**WHAT THE TASK ASKS**
Your reply should hold every record exactly as given, with no pictures in it.

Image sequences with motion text
::::
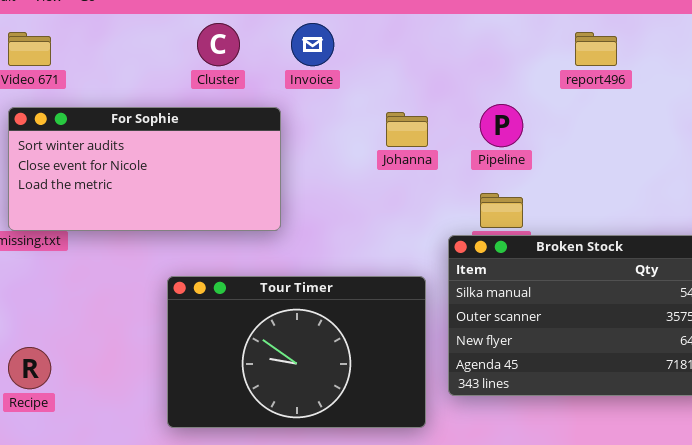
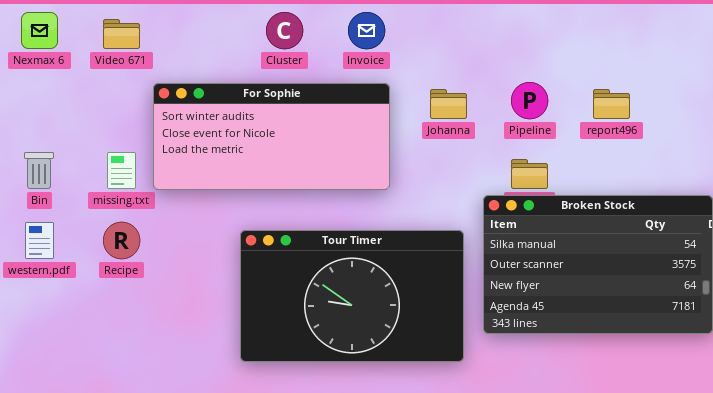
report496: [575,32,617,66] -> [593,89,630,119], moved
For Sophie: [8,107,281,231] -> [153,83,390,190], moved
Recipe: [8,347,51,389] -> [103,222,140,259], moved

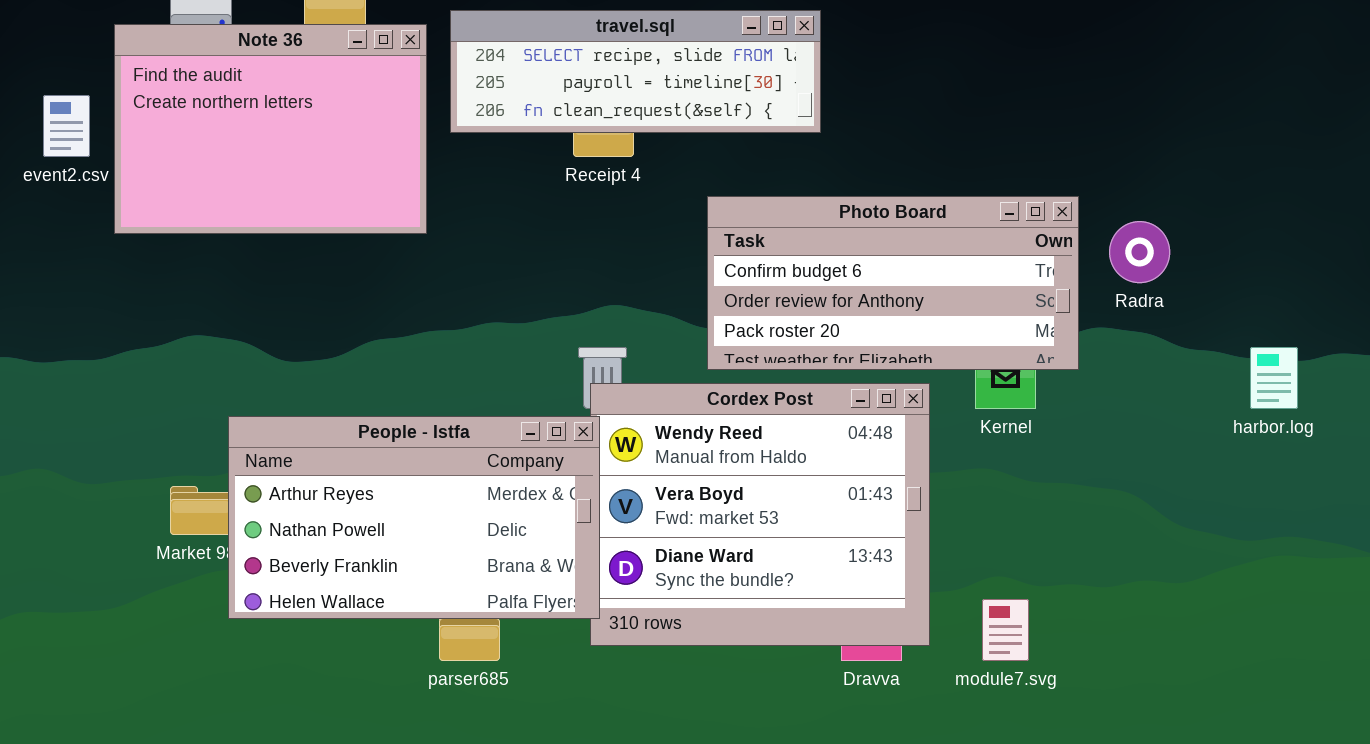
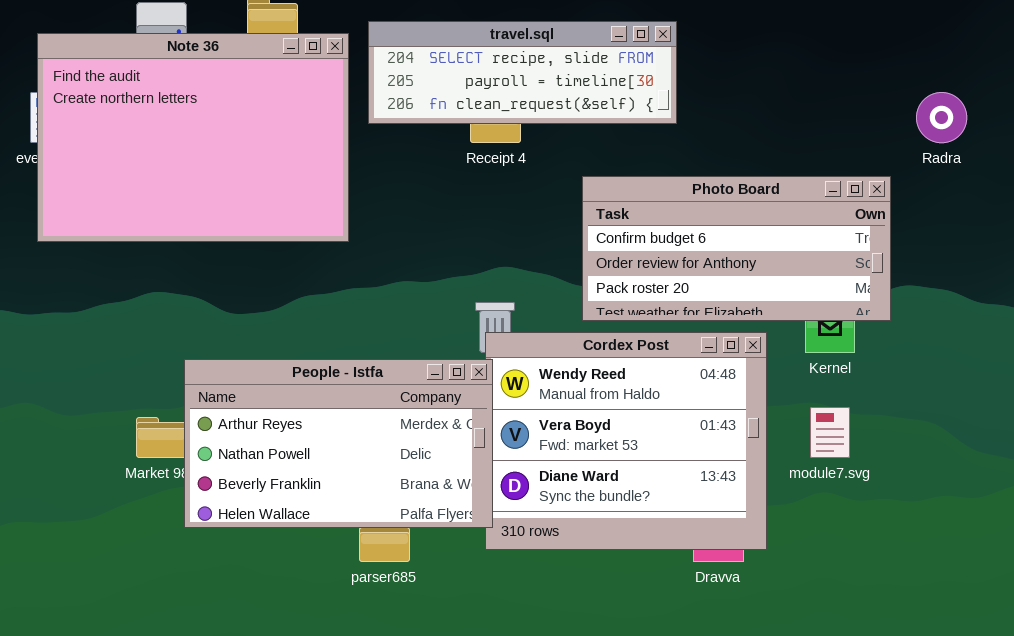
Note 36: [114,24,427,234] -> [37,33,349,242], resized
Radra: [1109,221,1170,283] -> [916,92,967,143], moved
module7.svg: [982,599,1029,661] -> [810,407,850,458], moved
::::
**WRITTEN RESPONSE**
report496: [575,32,617,66] -> [593,89,630,119], moved
For Sophie: [8,107,281,231] -> [153,83,390,190], moved
Recipe: [8,347,51,389] -> [103,222,140,259], moved

Note 36: [114,24,427,234] -> [37,33,349,242], resized
Radra: [1109,221,1170,283] -> [916,92,967,143], moved
module7.svg: [982,599,1029,661] -> [810,407,850,458], moved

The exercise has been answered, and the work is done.